• EXERCISE GOAL: Repeat only what appears from the line containing "R10: 68k (+5V, VTH) -> 68k (-9V, VTH)" through the last line of the listing below, exactly as written.

• SOURCE RECORDS:
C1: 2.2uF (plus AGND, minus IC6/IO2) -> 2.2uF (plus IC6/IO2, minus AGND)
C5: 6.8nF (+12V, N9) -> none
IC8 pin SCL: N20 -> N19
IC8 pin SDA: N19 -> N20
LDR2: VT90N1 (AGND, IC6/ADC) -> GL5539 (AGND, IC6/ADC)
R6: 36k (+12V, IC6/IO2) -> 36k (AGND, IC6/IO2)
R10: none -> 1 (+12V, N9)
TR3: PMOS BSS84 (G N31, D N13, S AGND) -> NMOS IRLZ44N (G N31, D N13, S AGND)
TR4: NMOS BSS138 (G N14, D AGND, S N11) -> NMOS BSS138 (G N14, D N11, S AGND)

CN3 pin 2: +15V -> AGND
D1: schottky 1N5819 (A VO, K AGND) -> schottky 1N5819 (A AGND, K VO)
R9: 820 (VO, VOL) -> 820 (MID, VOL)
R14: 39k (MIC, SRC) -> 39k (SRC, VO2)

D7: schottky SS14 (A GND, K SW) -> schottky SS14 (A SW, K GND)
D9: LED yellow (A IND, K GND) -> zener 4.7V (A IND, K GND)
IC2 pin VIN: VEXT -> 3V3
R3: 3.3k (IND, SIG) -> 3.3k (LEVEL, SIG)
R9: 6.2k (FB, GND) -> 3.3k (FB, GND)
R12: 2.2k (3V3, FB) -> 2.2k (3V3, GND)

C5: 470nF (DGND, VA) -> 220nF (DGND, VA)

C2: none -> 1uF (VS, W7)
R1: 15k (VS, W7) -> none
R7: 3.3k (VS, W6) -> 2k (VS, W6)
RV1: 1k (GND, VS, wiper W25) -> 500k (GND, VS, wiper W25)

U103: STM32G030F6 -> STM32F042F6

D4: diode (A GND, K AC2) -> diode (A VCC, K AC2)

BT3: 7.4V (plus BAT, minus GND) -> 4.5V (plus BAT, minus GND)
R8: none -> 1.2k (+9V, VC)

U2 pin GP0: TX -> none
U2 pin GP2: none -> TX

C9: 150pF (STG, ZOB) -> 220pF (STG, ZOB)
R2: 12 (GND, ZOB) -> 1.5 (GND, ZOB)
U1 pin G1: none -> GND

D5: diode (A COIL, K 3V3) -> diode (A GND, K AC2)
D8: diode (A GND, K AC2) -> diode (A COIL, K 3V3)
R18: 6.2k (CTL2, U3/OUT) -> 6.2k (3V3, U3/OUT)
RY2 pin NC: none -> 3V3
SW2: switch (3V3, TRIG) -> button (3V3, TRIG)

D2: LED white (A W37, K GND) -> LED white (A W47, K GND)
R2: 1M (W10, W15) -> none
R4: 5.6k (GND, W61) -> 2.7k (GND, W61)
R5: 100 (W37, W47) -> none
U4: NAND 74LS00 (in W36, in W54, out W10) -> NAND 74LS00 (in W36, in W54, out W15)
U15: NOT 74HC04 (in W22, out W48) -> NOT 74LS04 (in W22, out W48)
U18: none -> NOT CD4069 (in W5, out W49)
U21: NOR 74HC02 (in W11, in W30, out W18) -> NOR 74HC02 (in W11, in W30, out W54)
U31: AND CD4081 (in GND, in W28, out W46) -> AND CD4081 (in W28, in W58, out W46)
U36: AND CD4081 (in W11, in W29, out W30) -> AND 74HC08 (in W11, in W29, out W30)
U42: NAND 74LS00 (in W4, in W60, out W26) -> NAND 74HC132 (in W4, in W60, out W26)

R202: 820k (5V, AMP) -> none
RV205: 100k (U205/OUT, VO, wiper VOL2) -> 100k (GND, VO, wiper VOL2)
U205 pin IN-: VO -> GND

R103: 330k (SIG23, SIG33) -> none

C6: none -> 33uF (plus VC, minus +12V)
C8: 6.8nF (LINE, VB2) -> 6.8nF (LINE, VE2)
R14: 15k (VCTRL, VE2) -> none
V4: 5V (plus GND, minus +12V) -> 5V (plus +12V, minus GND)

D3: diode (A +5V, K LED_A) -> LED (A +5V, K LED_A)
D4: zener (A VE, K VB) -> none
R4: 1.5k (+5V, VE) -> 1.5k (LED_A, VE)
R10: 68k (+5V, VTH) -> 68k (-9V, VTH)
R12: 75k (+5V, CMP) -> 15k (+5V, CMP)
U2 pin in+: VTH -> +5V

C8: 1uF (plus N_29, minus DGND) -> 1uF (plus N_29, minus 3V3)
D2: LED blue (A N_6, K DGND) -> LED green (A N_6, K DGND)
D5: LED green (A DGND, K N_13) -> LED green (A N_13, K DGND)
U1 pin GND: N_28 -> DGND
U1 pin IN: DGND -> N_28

• YOUR SOLUTION:
R10: 68k (+5V, VTH) -> 68k (-9V, VTH)
R12: 75k (+5V, CMP) -> 15k (+5V, CMP)
U2 pin in+: VTH -> +5V

C8: 1uF (plus N_29, minus DGND) -> 1uF (plus N_29, minus 3V3)
D2: LED blue (A N_6, K DGND) -> LED green (A N_6, K DGND)
D5: LED green (A DGND, K N_13) -> LED green (A N_13, K DGND)
U1 pin GND: N_28 -> DGND
U1 pin IN: DGND -> N_28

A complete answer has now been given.